Information supplied:
------------------------------------------------
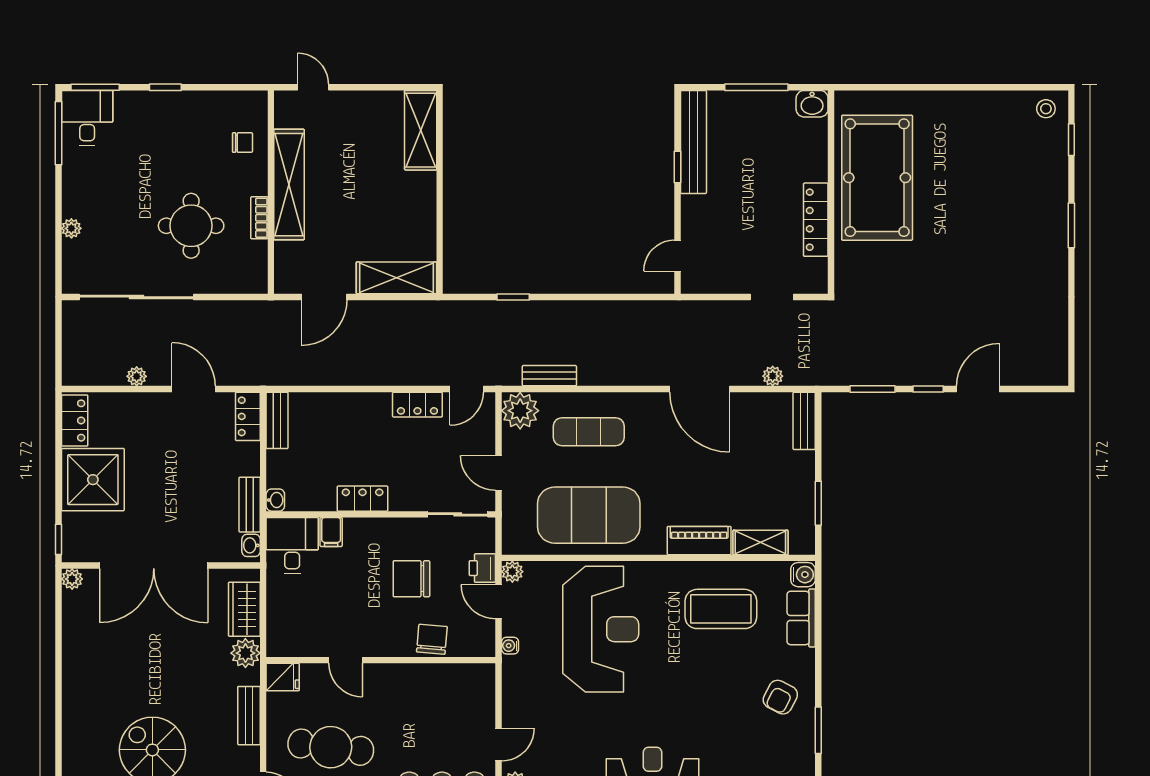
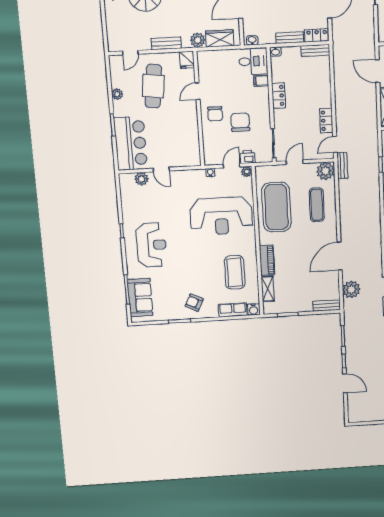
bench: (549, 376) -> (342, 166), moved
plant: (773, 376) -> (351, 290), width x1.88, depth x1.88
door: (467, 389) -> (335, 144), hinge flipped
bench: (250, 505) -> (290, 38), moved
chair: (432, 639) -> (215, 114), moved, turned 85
------------------------------------------------
Exercise:
Scanning the data above, copy out every line where "moved" is found.

Result for this task:
bench: (549, 376) -> (342, 166), moved
bench: (250, 505) -> (290, 38), moved
chair: (432, 639) -> (215, 114), moved, turned 85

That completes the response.